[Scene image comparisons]
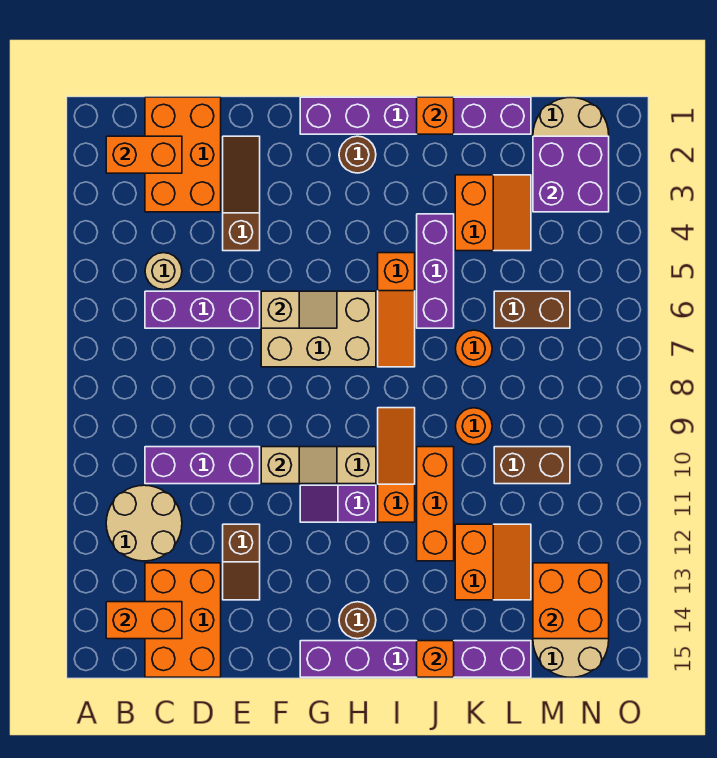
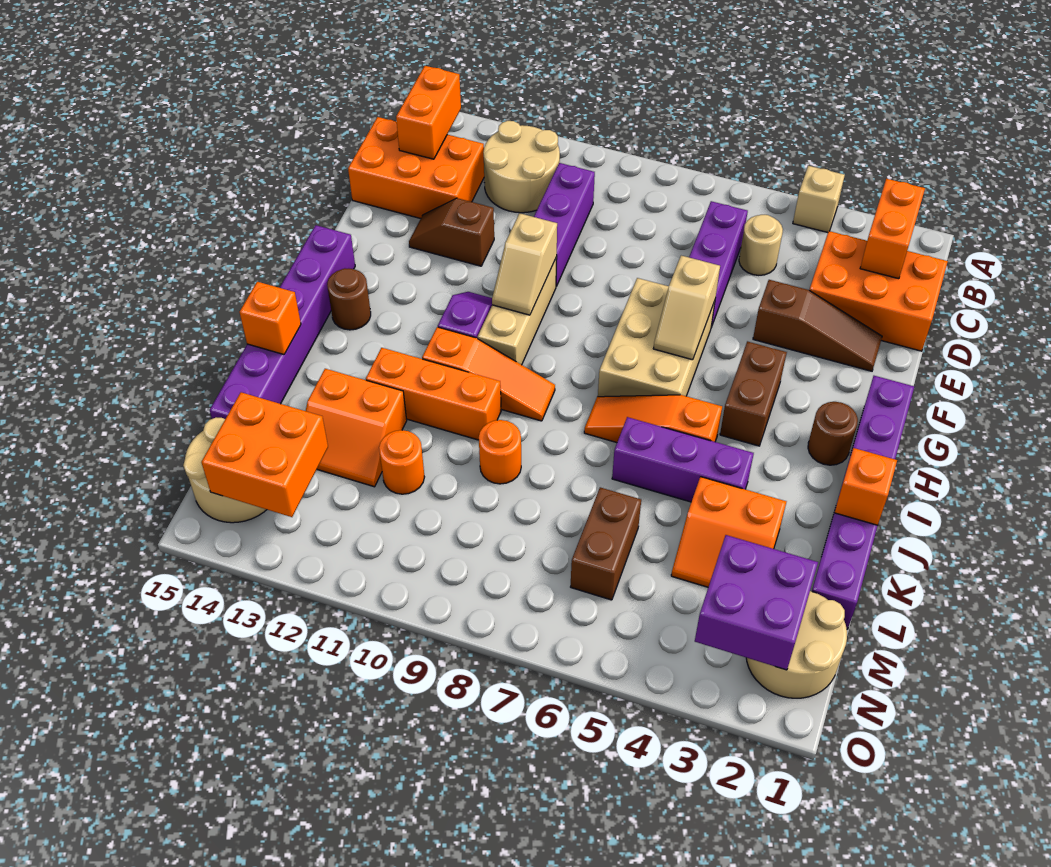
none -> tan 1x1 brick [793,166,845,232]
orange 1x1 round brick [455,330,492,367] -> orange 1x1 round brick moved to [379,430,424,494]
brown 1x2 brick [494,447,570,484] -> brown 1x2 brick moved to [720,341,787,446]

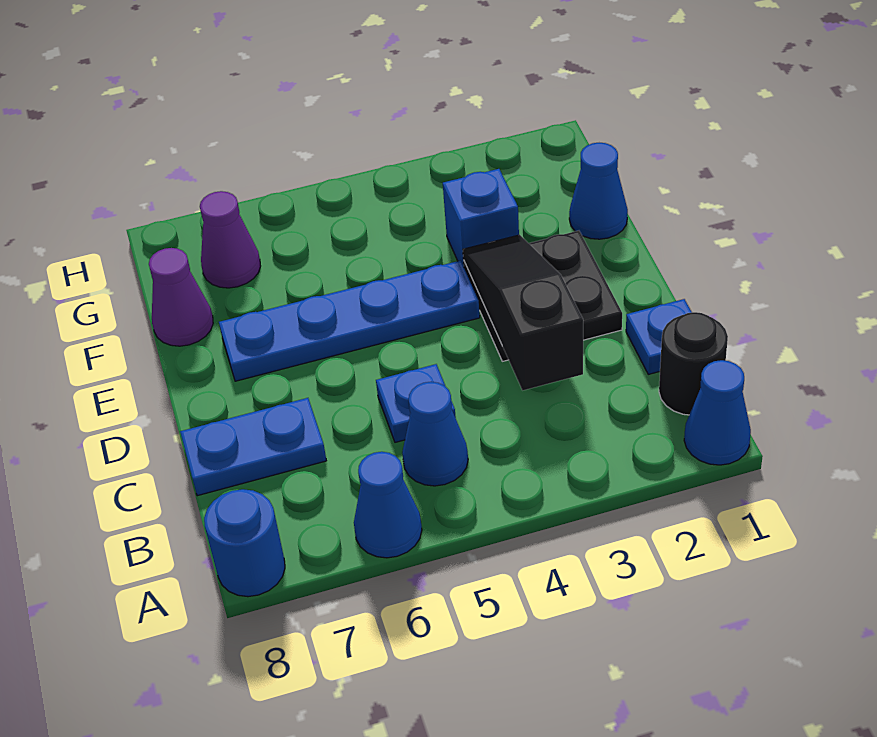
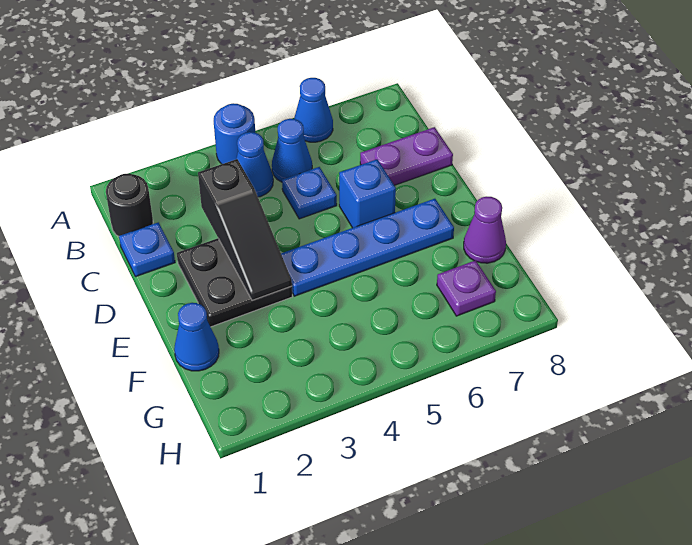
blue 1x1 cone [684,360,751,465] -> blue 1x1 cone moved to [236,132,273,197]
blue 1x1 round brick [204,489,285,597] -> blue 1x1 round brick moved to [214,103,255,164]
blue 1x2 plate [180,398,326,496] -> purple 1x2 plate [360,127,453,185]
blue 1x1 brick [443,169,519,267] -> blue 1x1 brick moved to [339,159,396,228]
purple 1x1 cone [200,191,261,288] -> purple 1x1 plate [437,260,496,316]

--

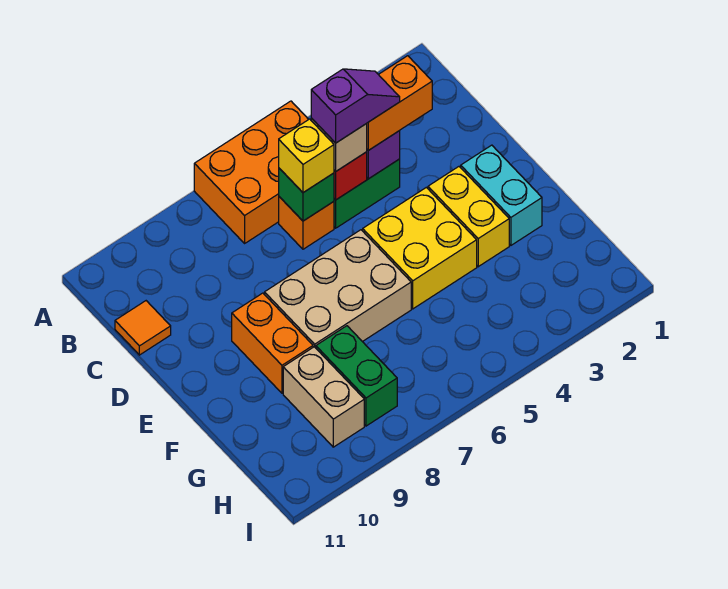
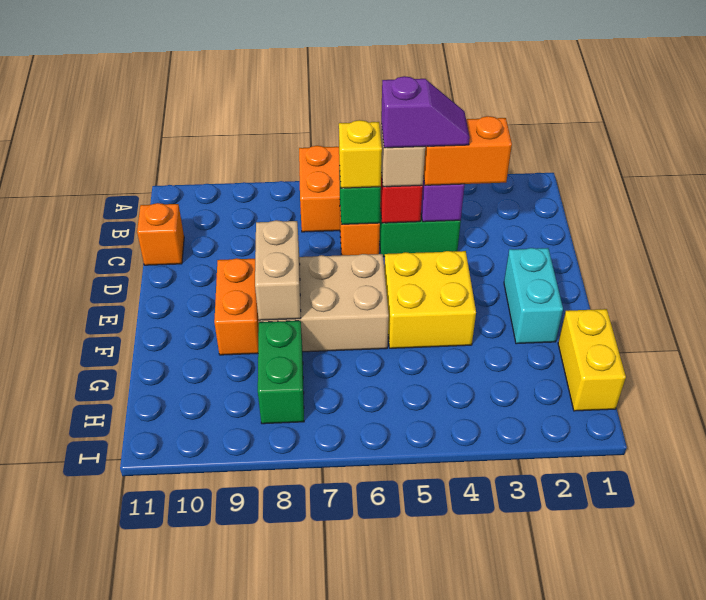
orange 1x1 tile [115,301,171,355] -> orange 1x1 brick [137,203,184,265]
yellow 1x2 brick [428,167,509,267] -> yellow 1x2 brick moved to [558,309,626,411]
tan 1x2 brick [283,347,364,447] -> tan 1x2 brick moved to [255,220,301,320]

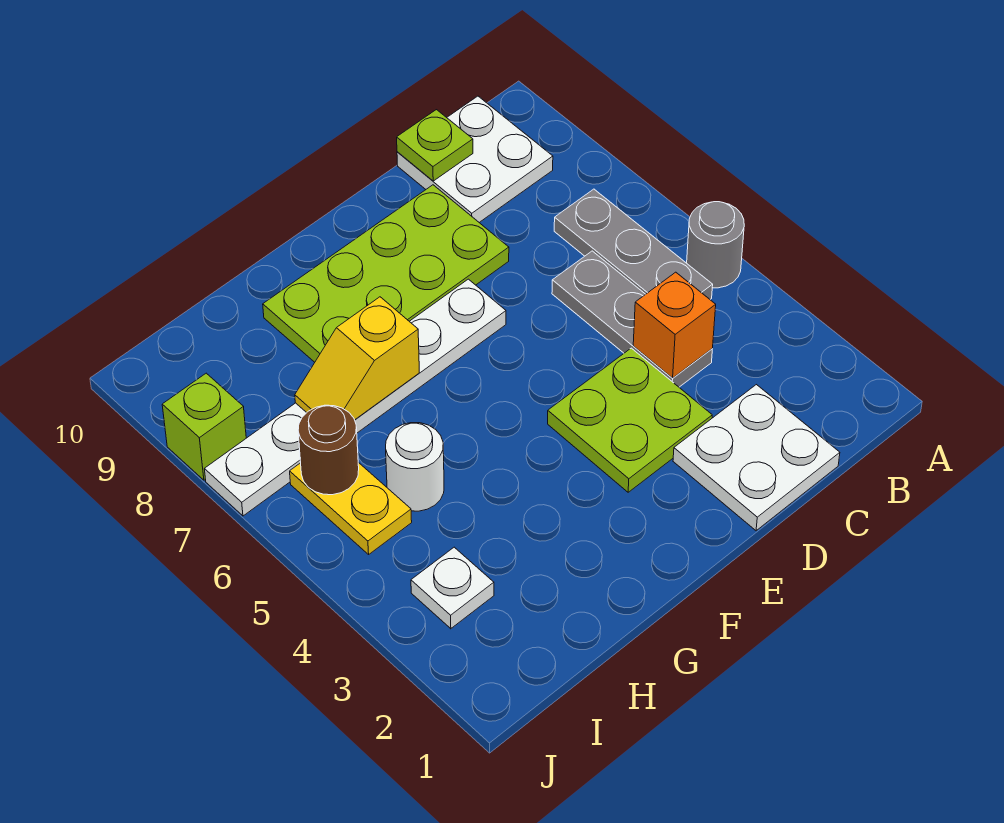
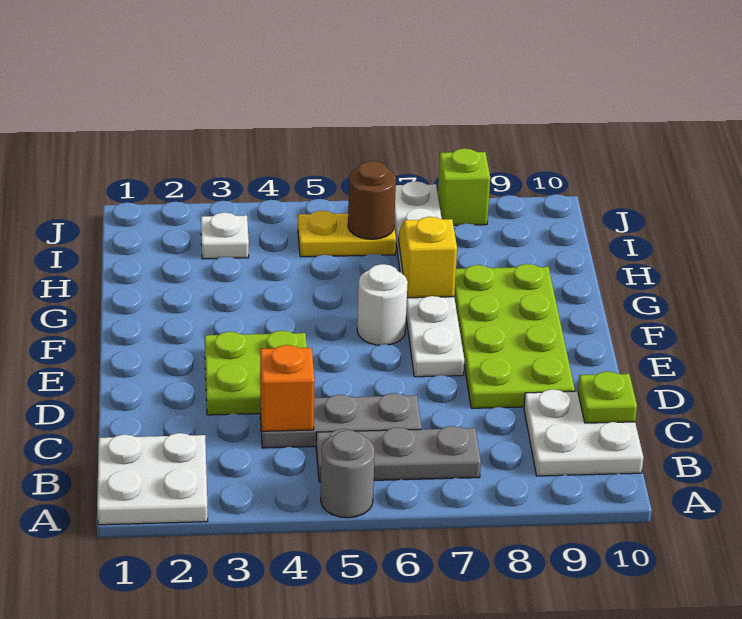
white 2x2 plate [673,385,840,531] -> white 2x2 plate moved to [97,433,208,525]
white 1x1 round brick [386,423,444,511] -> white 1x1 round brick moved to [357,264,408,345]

---

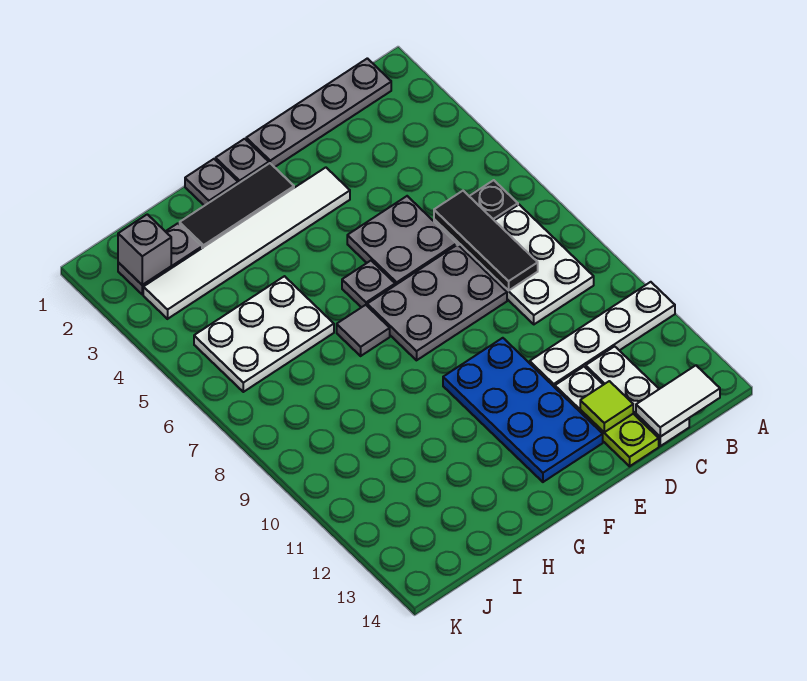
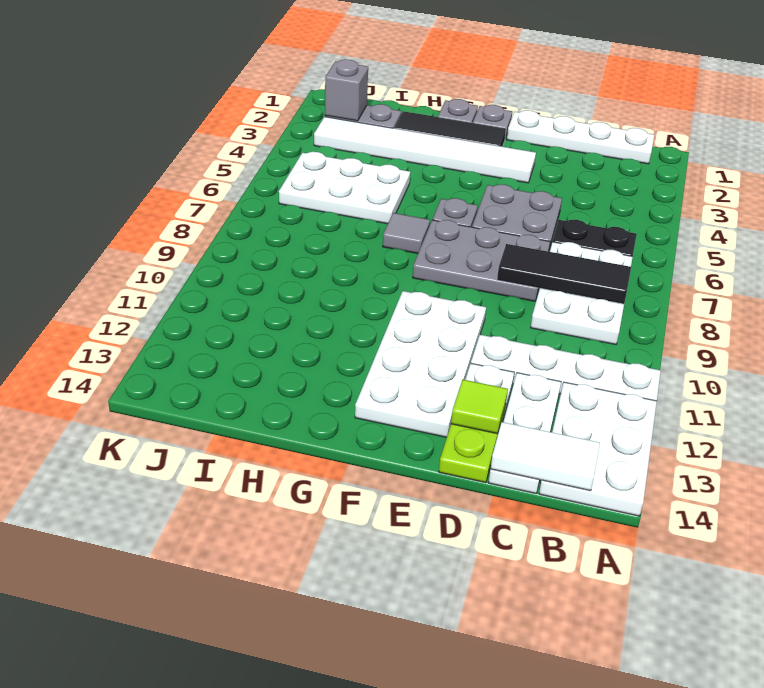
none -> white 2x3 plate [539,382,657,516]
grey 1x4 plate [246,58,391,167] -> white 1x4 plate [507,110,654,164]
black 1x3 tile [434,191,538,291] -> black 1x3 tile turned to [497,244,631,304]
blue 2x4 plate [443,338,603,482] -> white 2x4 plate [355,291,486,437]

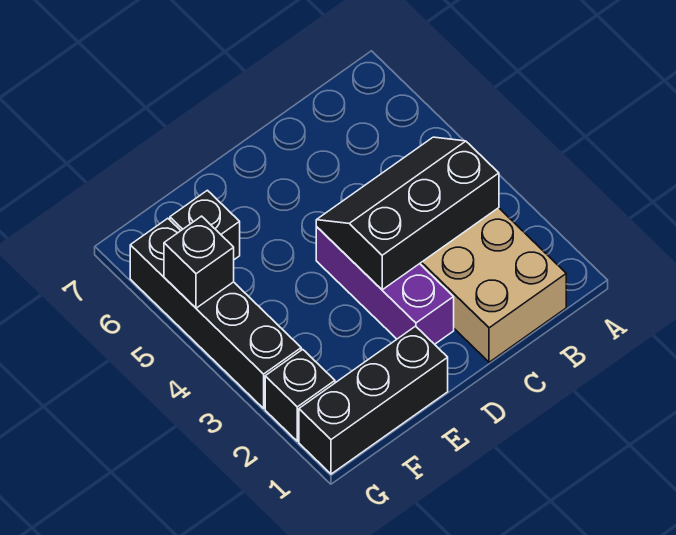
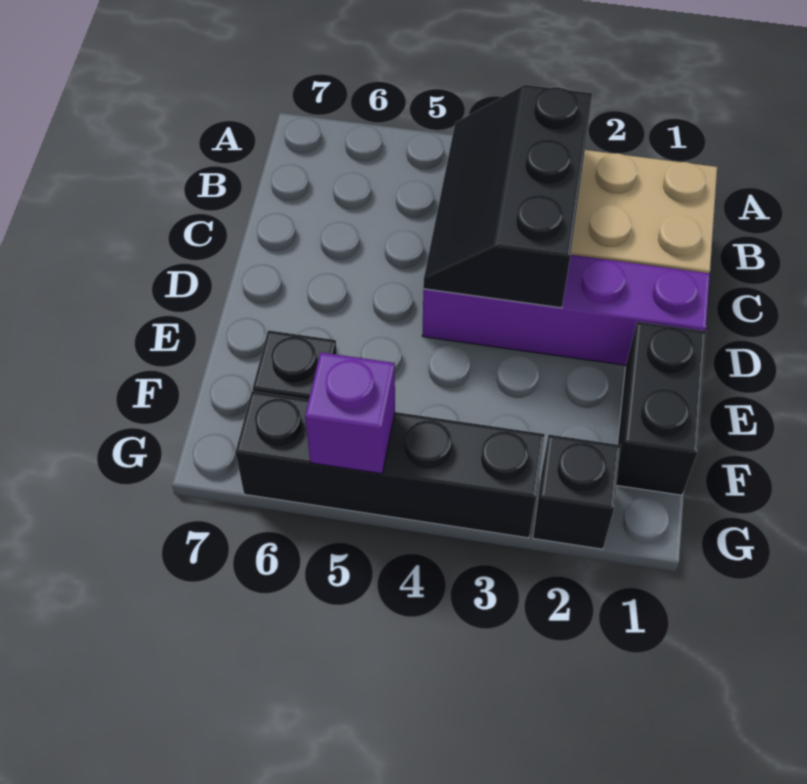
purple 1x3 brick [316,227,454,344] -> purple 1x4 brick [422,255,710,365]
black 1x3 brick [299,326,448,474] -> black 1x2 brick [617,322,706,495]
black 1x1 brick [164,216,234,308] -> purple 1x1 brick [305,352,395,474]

▶ **Problem statement**:
What belongs in the answer is each line above from the line with "none -> tan 1x1 brick [793,166,845,232]" to the line with "blue 1x1 cone [684,360,751,465]", inclusive, reproduced exactly and free of pictures.

▶ **Solution to the exercise**:
none -> tan 1x1 brick [793,166,845,232]
orange 1x1 round brick [455,330,492,367] -> orange 1x1 round brick moved to [379,430,424,494]
brown 1x2 brick [494,447,570,484] -> brown 1x2 brick moved to [720,341,787,446]

blue 1x1 cone [684,360,751,465] -> blue 1x1 cone moved to [236,132,273,197]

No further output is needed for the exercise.